■ Activity: Go through the records below and show every line with the string "turquoise".

■ Records supplied:
Content starts

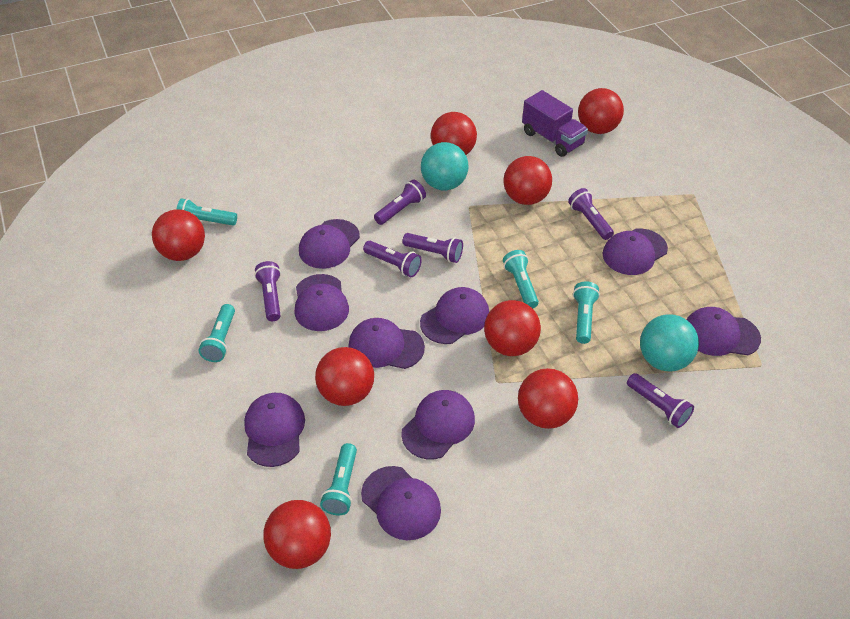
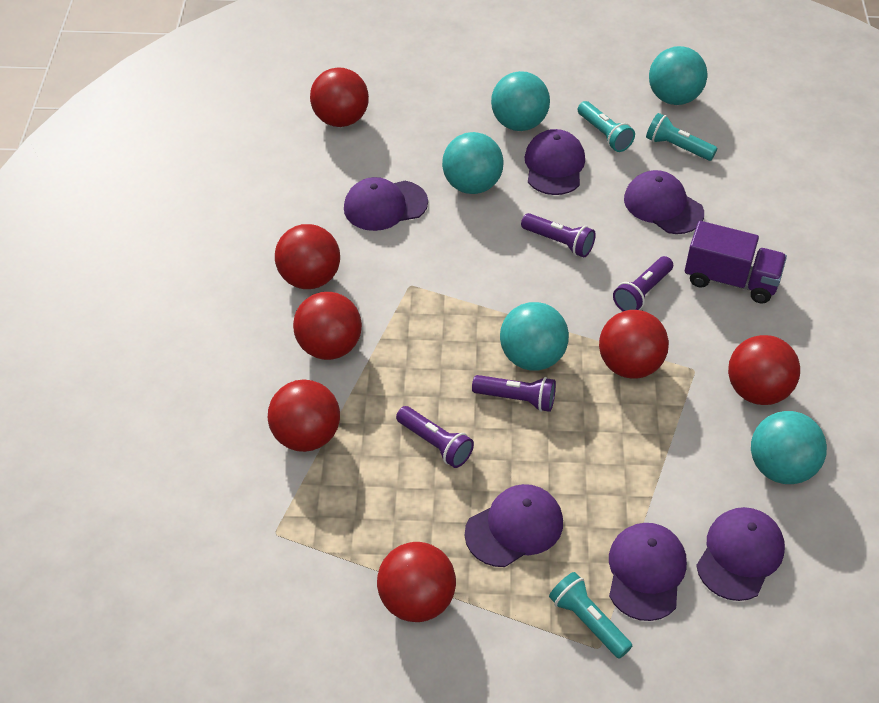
purple cap: [244,393,305,467] [295,274,349,331] [299,219,360,269] [348,318,425,369] [361,466,441,540] [401,390,475,459] [420,287,489,344] [602,228,668,275] [687,307,761,356] = 9 -> [344,177,428,231] [465,484,563,567] [525,129,585,195] [609,523,687,621] [624,170,704,234] [696,507,785,601] = 6
purple flashlight: [254,261,281,321] [363,241,422,277] [374,180,426,225] [402,233,463,263] [568,188,614,240] [627,373,694,428] = 6 -> [396,406,474,468] [472,375,556,412] [521,213,596,258] [613,256,673,311] = 4
red ball: [152,209,205,261] [264,500,331,569] [315,347,374,406] [431,112,477,155] [484,300,541,356] [504,156,552,205] [518,368,578,429] [578,88,624,134] = 8 -> [268,379,340,452] [275,224,340,289] [293,292,362,360] [310,67,369,127] [377,542,456,622] [599,310,669,379] [728,335,800,405] = 7
turquoise ball: [421,142,468,190] [640,314,699,371] = 2 -> [442,132,504,194] [491,71,550,131] [500,302,569,371] [649,46,707,105] [751,411,827,484] = 5
turquoise flashlight: [177,198,237,225] [199,304,235,362] [320,443,357,515] [503,250,539,308] [573,281,600,344] = 5 -> [549,572,632,659] [578,101,635,152] [646,113,717,161] = 3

Content ends

■ Response:
turquoise ball: [421,142,468,190] [640,314,699,371] = 2 -> [442,132,504,194] [491,71,550,131] [500,302,569,371] [649,46,707,105] [751,411,827,484] = 5
turquoise flashlight: [177,198,237,225] [199,304,235,362] [320,443,357,515] [503,250,539,308] [573,281,600,344] = 5 -> [549,572,632,659] [578,101,635,152] [646,113,717,161] = 3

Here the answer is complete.